### What to do
In the listing below, locate the lines that hold "padlock" and copy them.

### Recorded information
===
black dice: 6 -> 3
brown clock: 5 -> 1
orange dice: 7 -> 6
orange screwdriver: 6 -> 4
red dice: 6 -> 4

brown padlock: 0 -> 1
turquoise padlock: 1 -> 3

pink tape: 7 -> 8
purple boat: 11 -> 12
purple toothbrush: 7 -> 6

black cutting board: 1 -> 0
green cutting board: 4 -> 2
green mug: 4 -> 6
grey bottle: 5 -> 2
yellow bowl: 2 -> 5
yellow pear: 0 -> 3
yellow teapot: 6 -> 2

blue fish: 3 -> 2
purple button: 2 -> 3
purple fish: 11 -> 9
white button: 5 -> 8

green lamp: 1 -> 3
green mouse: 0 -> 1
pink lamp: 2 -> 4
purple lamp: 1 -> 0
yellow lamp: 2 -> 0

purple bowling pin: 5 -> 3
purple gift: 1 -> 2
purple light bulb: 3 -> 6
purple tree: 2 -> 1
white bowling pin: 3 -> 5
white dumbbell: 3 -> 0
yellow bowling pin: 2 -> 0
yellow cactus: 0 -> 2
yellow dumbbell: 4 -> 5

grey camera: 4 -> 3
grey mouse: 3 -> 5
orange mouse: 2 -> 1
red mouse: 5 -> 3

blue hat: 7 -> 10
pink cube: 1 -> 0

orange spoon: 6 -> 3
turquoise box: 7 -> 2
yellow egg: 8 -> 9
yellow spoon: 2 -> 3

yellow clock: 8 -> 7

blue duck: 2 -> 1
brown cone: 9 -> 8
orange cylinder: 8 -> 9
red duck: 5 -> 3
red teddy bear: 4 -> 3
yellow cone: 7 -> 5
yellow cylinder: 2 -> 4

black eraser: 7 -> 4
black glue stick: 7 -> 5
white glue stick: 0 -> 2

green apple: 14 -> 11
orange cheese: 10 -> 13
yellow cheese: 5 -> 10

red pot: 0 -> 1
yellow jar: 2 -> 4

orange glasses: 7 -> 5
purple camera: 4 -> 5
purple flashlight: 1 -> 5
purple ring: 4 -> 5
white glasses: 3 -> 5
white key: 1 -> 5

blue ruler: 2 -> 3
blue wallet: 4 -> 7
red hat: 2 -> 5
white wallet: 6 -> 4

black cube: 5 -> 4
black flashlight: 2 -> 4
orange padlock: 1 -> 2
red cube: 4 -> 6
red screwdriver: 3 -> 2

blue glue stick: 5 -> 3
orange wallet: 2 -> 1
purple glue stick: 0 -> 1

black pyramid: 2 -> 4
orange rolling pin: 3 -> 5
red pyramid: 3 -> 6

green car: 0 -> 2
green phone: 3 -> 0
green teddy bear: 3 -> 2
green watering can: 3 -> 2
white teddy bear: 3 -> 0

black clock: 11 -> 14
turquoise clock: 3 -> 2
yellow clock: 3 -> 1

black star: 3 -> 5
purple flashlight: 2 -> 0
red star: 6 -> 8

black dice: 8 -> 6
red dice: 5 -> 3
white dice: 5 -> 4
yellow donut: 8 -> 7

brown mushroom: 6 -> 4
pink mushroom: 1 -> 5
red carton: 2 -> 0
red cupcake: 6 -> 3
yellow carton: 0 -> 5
===
### Answer to this problem
brown padlock: 0 -> 1
turquoise padlock: 1 -> 3
orange padlock: 1 -> 2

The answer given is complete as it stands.